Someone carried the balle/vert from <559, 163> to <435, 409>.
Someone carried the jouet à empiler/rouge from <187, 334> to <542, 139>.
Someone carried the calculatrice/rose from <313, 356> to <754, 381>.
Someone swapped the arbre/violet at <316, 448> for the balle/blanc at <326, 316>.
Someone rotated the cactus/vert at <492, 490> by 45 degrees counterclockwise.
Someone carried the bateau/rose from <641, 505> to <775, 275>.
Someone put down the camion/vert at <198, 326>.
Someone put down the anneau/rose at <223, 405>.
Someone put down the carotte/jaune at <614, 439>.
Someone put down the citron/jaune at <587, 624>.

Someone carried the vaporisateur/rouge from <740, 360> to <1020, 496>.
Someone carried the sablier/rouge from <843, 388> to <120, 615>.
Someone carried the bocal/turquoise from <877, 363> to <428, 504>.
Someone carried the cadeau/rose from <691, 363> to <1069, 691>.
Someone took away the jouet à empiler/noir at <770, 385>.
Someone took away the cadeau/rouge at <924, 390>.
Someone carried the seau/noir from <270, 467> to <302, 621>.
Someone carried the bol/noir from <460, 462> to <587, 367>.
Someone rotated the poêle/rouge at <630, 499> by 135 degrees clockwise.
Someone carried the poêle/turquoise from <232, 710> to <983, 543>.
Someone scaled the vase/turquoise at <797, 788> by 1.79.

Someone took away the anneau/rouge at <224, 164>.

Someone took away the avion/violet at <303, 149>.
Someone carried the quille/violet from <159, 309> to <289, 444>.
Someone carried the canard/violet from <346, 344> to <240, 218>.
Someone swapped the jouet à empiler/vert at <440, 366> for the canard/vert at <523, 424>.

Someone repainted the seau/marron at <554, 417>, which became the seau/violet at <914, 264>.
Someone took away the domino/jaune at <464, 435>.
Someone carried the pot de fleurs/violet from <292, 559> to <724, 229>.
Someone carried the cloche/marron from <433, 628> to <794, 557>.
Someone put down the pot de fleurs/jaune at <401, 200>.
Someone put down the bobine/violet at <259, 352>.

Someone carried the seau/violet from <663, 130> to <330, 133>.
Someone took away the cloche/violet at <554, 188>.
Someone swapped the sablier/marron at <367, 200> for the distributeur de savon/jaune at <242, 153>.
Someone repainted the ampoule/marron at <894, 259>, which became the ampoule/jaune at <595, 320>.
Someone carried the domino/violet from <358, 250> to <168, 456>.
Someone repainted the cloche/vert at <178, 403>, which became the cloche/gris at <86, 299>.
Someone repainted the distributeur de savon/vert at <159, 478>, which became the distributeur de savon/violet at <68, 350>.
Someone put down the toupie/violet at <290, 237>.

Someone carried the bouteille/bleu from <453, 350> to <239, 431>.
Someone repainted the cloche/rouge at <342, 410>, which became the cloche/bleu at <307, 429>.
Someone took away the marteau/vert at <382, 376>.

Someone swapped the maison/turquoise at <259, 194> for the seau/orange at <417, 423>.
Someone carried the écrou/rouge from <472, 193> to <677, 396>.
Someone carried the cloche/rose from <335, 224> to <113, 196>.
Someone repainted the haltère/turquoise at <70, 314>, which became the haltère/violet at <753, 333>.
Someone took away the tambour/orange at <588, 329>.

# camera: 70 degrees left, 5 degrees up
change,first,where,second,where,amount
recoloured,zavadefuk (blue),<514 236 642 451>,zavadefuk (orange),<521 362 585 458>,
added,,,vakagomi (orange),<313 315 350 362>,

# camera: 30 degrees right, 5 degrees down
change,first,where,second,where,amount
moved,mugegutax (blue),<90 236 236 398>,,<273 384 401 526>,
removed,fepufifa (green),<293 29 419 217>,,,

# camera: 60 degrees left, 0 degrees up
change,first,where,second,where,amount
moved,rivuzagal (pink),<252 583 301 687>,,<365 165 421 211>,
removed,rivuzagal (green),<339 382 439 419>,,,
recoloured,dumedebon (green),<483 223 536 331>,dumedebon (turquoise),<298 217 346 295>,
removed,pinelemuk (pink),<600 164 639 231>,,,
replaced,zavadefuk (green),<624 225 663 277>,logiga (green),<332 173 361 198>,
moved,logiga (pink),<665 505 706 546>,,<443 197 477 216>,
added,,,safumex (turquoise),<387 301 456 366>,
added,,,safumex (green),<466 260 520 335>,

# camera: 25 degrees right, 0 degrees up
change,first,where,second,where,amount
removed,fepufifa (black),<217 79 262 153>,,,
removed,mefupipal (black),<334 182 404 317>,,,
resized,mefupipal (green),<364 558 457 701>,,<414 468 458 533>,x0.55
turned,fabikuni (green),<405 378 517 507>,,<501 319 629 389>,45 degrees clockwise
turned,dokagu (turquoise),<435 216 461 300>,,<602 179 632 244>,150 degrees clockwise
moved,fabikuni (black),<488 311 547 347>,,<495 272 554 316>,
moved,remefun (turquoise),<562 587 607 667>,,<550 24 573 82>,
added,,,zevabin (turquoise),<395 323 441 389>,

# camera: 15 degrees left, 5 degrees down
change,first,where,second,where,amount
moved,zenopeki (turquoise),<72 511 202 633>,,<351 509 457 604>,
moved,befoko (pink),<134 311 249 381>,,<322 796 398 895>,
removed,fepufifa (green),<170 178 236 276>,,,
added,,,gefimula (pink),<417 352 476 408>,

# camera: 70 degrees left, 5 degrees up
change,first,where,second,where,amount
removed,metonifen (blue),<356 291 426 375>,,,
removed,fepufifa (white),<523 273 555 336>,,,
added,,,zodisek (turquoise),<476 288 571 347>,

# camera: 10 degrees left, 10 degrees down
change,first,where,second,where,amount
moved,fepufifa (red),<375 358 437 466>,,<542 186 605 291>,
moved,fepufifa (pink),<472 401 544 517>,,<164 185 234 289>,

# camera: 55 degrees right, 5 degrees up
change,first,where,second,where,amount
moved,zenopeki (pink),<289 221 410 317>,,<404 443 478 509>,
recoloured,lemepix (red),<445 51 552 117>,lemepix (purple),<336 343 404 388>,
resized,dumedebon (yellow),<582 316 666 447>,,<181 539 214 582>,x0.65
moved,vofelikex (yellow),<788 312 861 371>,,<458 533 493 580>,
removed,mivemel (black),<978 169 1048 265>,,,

※ ※ ※

[Exercise] The lines to copy are those above that contain the string "balle".

[Response box]
Someone carried the balle/vert from <559, 163> to <435, 409>.
Someone swapped the arbre/violet at <316, 448> for the balle/blanc at <326, 316>.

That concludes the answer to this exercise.